__The problem__:
Only the lines that hold "purple" should be in the answer, each copied from the data below.

══ Source data

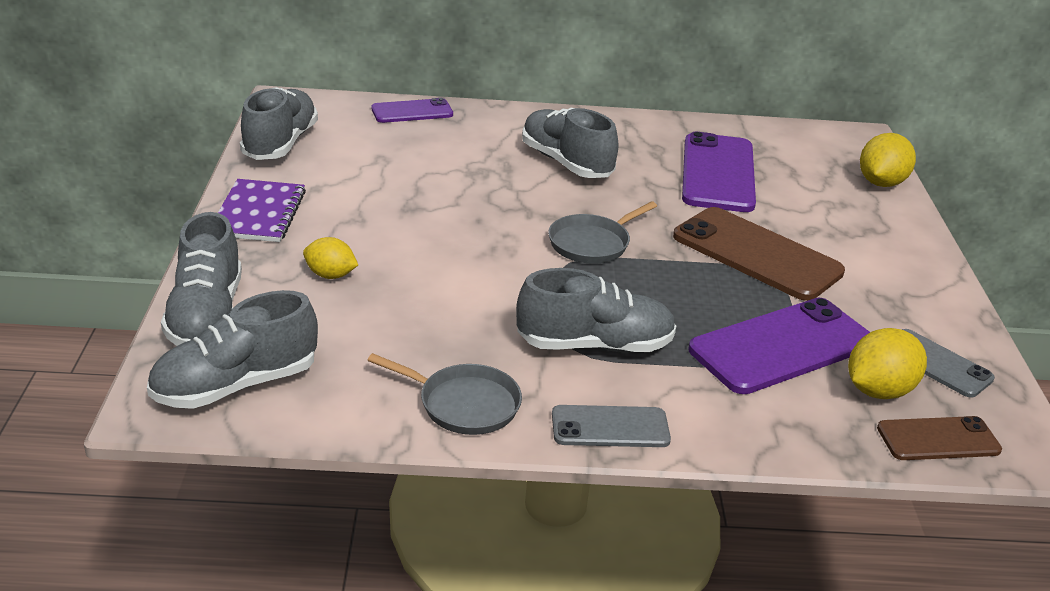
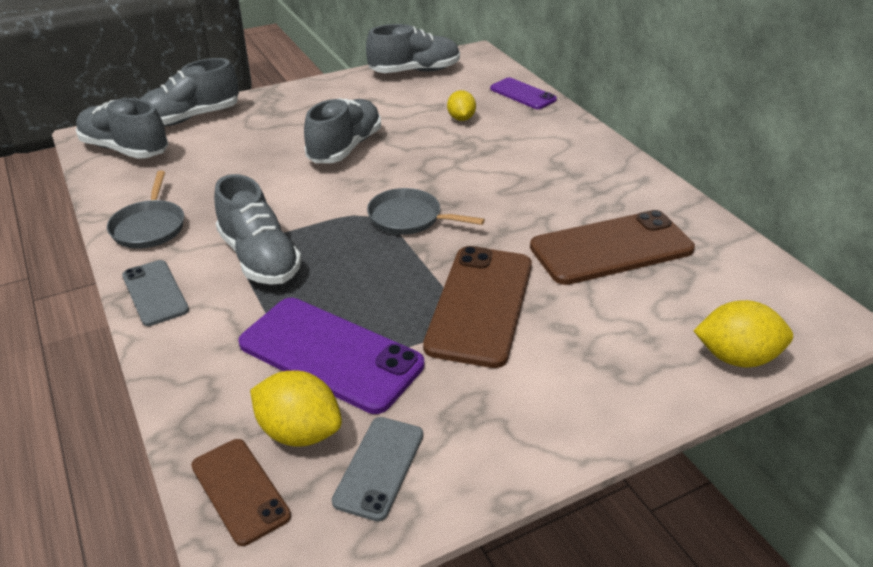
camera: 65 degrees right, 5 degrees up
(258, 213) = (318, 94): purple notebook -> none
(330, 275) = (266, 137): yellow lemon -> yellow lemon (461, 118)
(566, 163) = (527, 172): grey shoe -> grey shoe (345, 148)
(717, 173) = (611, 248): purple phone -> brown phone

════

__Exercise response__:
(258, 213) = (318, 94): purple notebook -> none
(717, 173) = (611, 248): purple phone -> brown phone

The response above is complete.